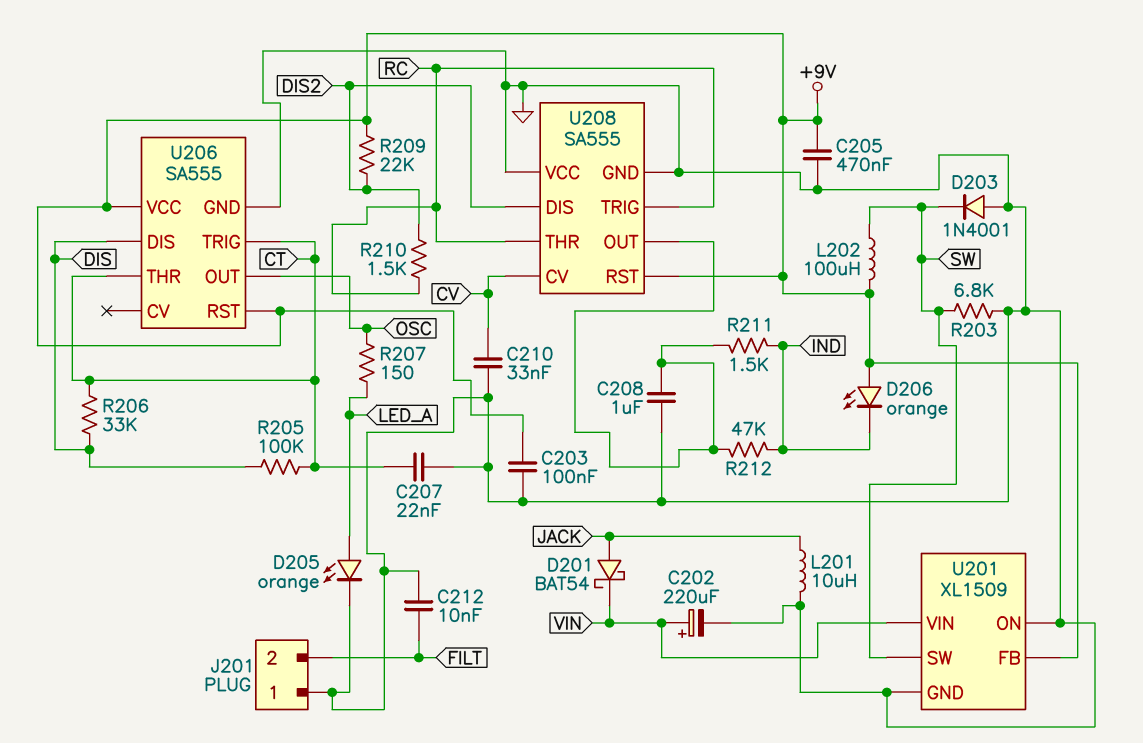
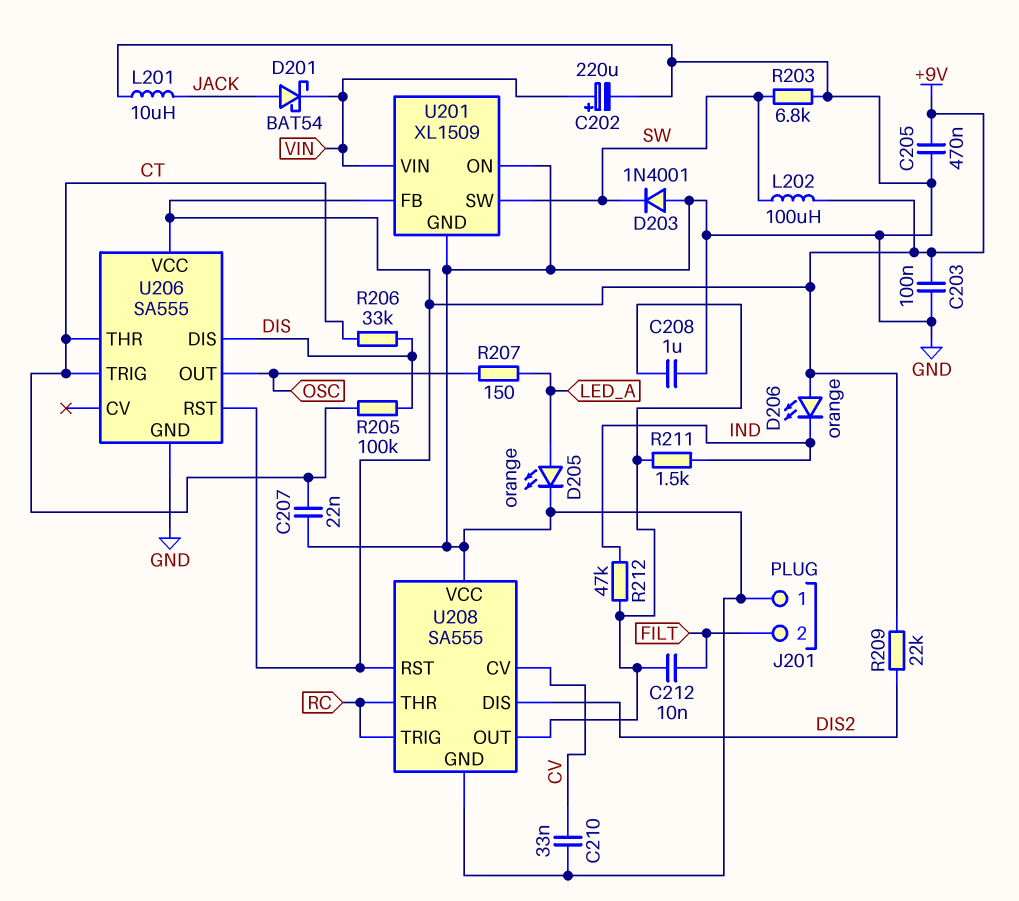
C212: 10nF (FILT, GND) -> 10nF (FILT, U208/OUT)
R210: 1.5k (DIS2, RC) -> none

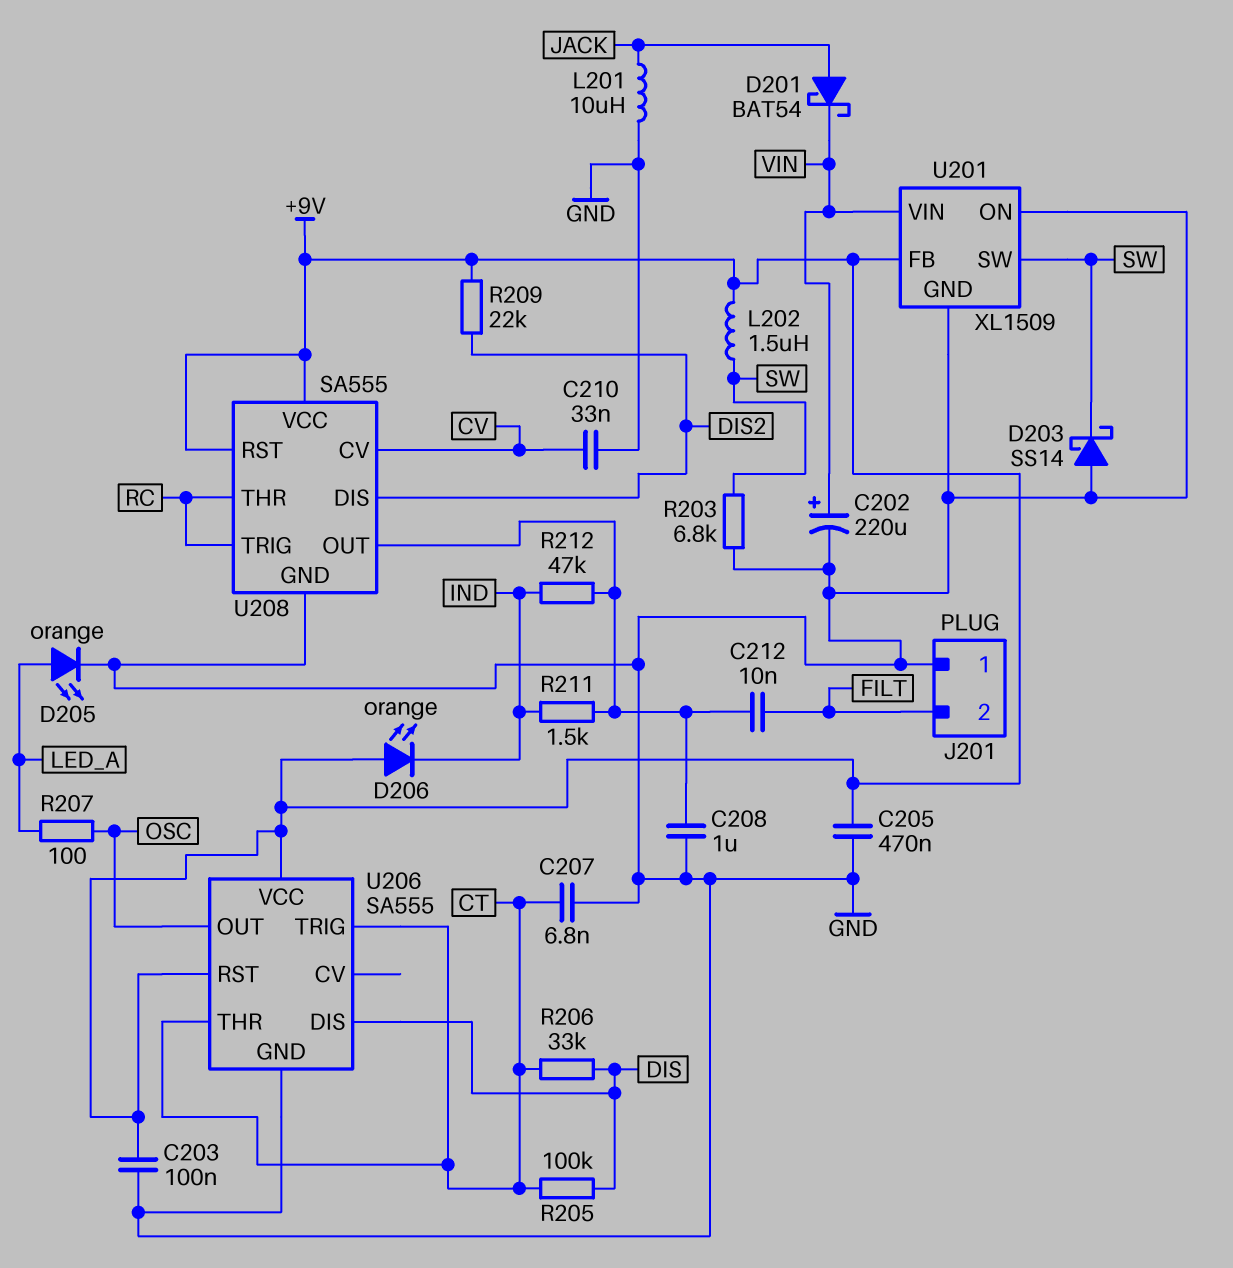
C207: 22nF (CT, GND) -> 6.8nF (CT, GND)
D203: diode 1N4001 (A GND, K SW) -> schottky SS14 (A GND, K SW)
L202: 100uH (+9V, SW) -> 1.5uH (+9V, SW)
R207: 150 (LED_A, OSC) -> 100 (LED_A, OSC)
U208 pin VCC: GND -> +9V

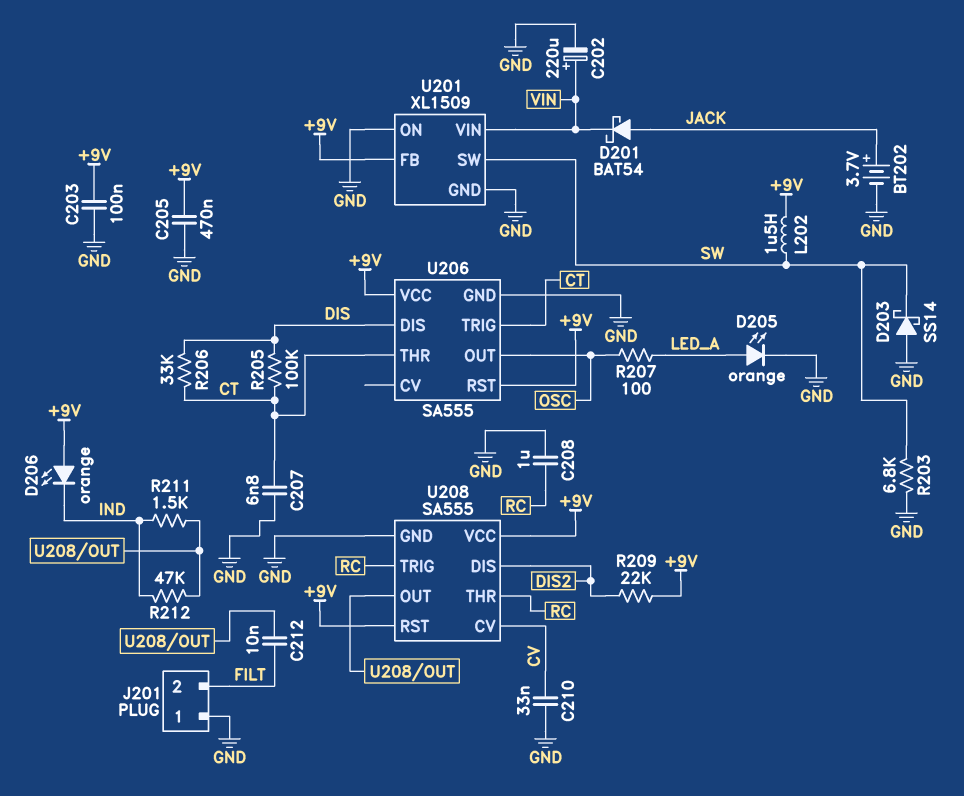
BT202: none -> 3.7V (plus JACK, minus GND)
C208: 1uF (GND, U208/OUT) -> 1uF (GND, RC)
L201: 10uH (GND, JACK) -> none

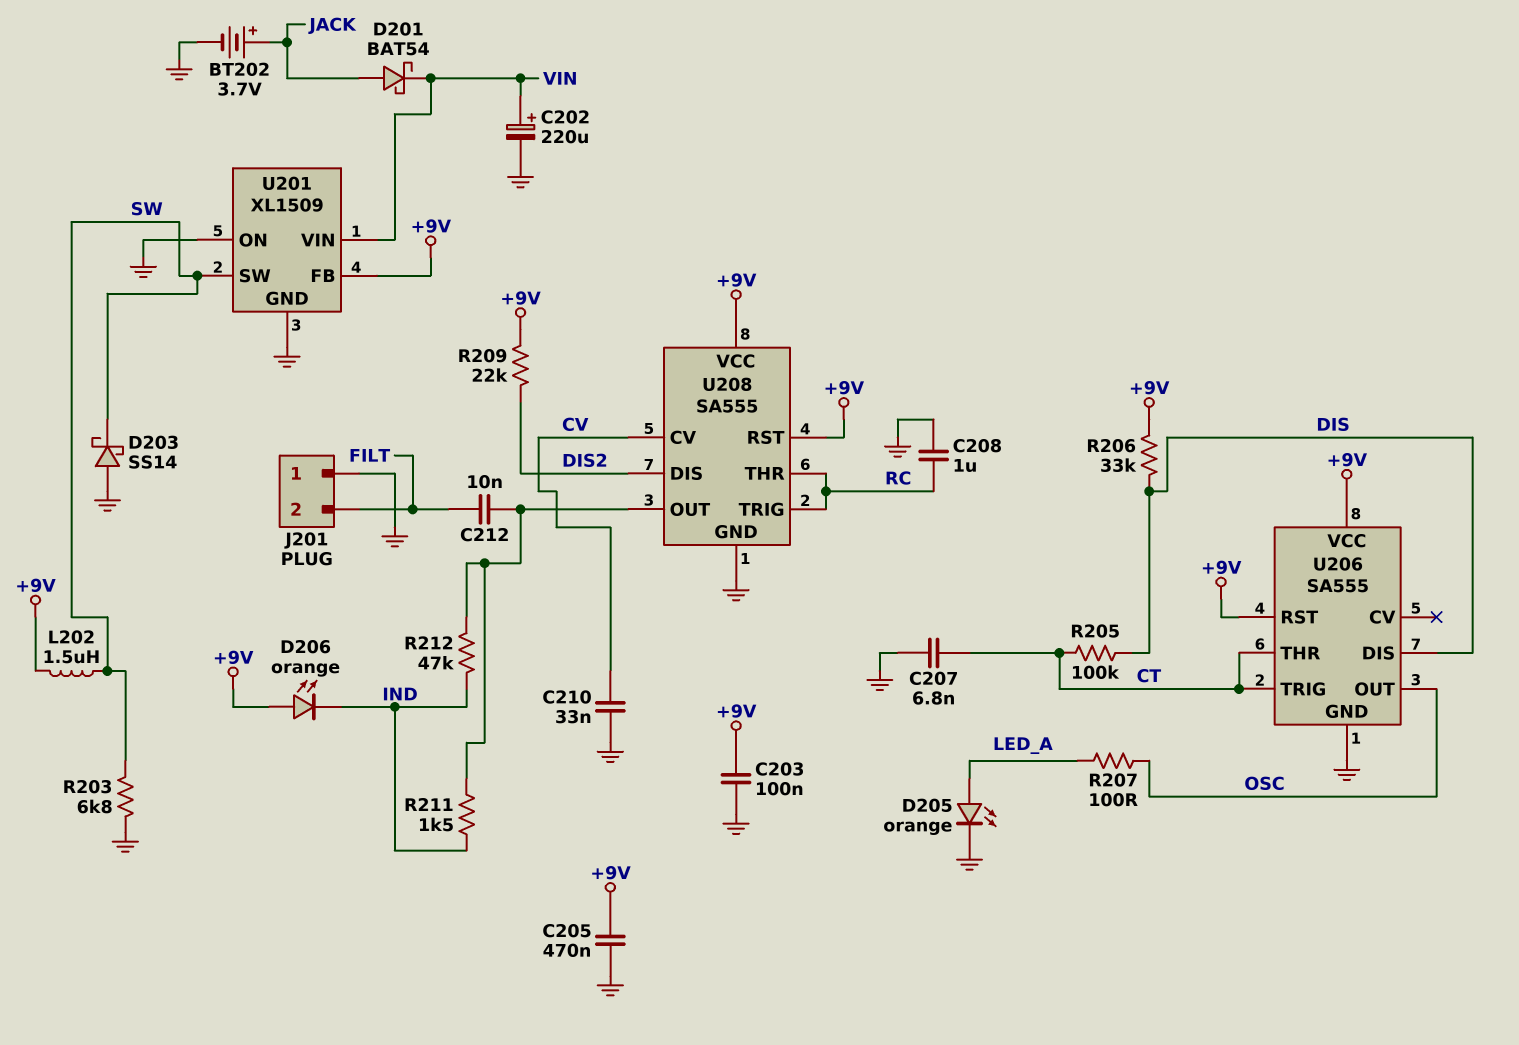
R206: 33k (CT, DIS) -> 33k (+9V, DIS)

◆ What needs to be done:
Without the pictures, copy all of the entries exactly as they appear.

◆ Solved problem:
C212: 10nF (FILT, GND) -> 10nF (FILT, U208/OUT)
R210: 1.5k (DIS2, RC) -> none

C207: 22nF (CT, GND) -> 6.8nF (CT, GND)
D203: diode 1N4001 (A GND, K SW) -> schottky SS14 (A GND, K SW)
L202: 100uH (+9V, SW) -> 1.5uH (+9V, SW)
R207: 150 (LED_A, OSC) -> 100 (LED_A, OSC)
U208 pin VCC: GND -> +9V

BT202: none -> 3.7V (plus JACK, minus GND)
C208: 1uF (GND, U208/OUT) -> 1uF (GND, RC)
L201: 10uH (GND, JACK) -> none

R206: 33k (CT, DIS) -> 33k (+9V, DIS)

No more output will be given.